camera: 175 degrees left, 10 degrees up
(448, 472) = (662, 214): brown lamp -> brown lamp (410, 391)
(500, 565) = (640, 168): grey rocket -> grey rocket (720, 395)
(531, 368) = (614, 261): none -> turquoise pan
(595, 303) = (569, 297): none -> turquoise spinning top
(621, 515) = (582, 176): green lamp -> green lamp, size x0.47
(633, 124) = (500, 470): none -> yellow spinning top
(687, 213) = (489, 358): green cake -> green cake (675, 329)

──────

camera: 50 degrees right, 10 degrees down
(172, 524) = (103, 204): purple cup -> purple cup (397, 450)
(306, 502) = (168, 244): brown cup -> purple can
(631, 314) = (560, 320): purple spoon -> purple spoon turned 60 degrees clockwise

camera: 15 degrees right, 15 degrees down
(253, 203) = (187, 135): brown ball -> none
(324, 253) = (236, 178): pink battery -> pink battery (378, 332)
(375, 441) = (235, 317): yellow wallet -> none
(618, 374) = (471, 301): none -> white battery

──────

_Work task_:
Reproduce, word for word and in full, only the lines above that start at the line with "camera: 175 degrees left, 10 degrees up" and run through the line with "(687, 213) = (489, 358): green", both ends included.

_Problem solution_:
camera: 175 degrees left, 10 degrees up
(448, 472) = (662, 214): brown lamp -> brown lamp (410, 391)
(500, 565) = (640, 168): grey rocket -> grey rocket (720, 395)
(531, 368) = (614, 261): none -> turquoise pan
(595, 303) = (569, 297): none -> turquoise spinning top
(621, 515) = (582, 176): green lamp -> green lamp, size x0.47
(633, 124) = (500, 470): none -> yellow spinning top
(687, 213) = (489, 358): green cake -> green cake (675, 329)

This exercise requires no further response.